To do —
Set down exactly the lines in the records below that run from the line with "R4: 82k (5V, SEL3) -> 82k (5V, X1)" to the line with "SW1: button (0V, SEL3) -> switch (0V, SEL3)", inclusive, and nothing more.

Study material —
────────────────────

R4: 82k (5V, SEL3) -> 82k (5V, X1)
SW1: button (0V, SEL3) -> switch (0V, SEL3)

────────────────────

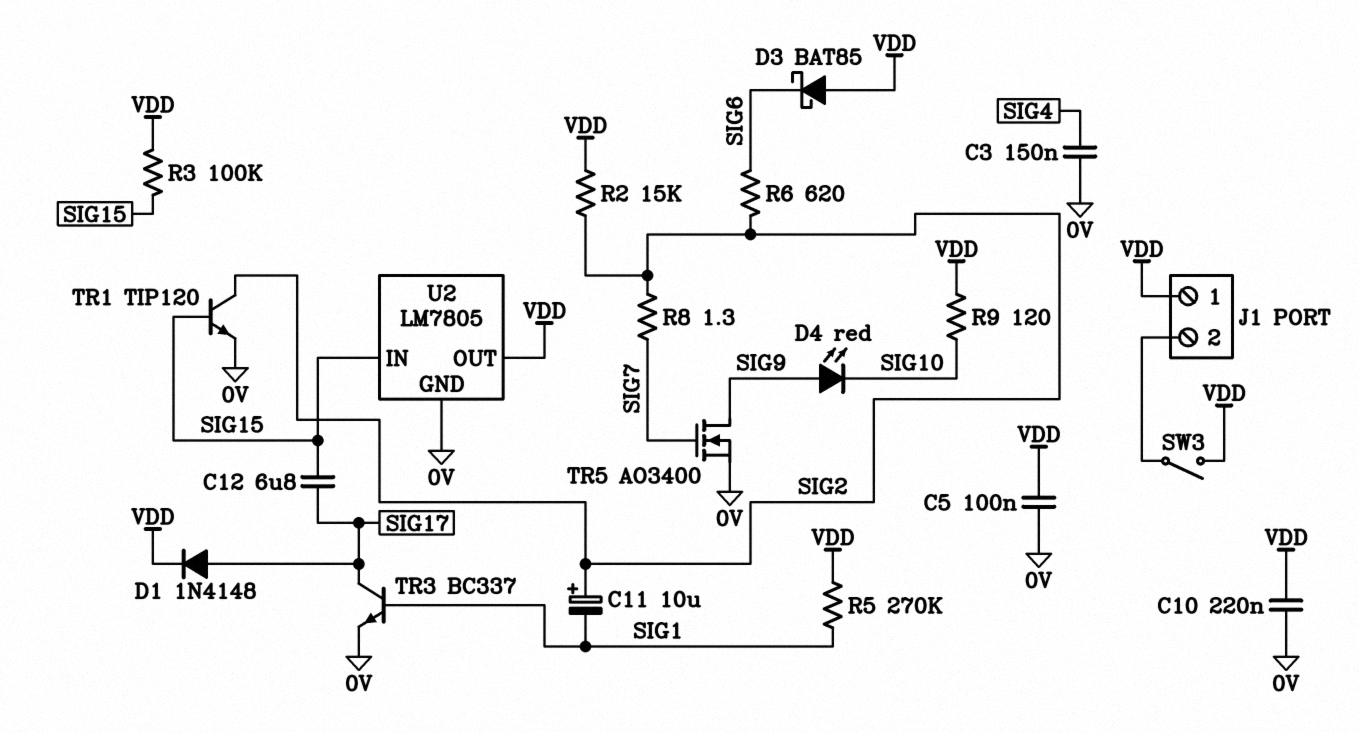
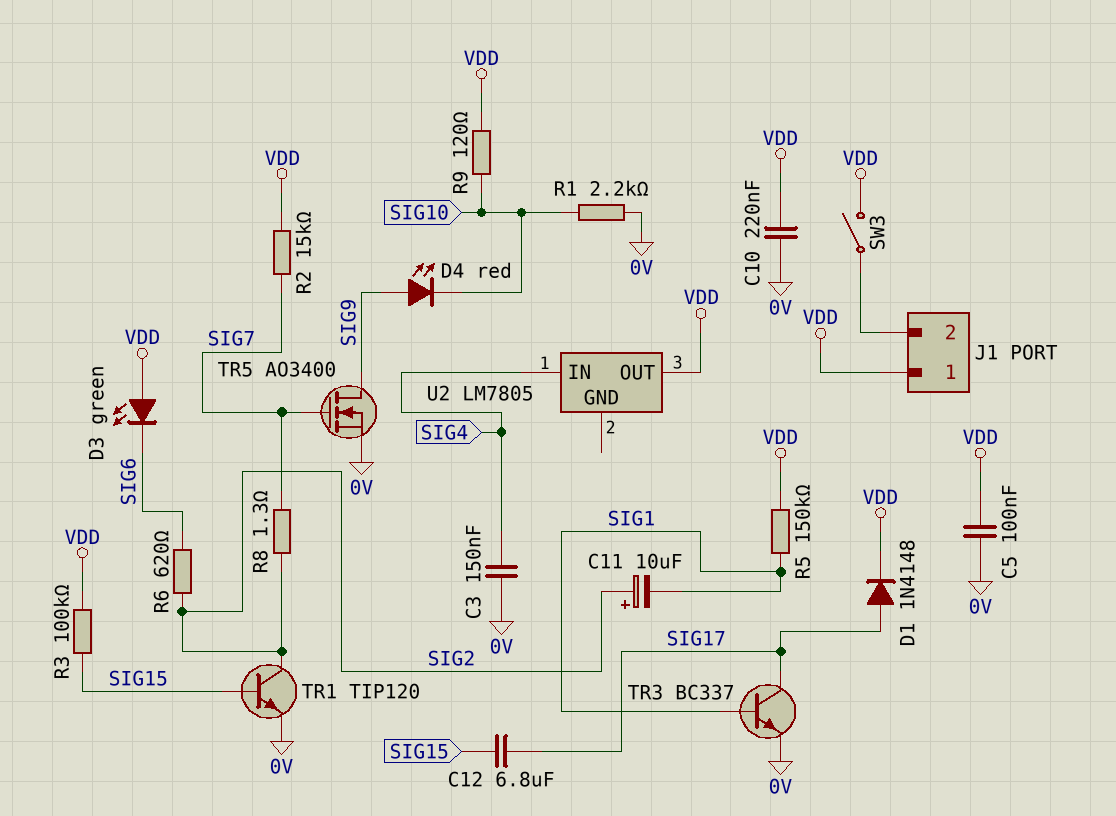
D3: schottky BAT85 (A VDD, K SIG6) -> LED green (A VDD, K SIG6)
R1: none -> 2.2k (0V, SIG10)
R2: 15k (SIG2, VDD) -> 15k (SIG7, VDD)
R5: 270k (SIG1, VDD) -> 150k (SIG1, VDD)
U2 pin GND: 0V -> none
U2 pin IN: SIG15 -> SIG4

────────────────────

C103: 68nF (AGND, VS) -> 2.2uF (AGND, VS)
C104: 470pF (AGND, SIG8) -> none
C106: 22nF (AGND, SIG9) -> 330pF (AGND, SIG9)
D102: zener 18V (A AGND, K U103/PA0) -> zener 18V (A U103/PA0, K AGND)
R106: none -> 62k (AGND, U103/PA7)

────────────────────

Output for this exercise —
R4: 82k (5V, SEL3) -> 82k (5V, X1)
SW1: button (0V, SEL3) -> switch (0V, SEL3)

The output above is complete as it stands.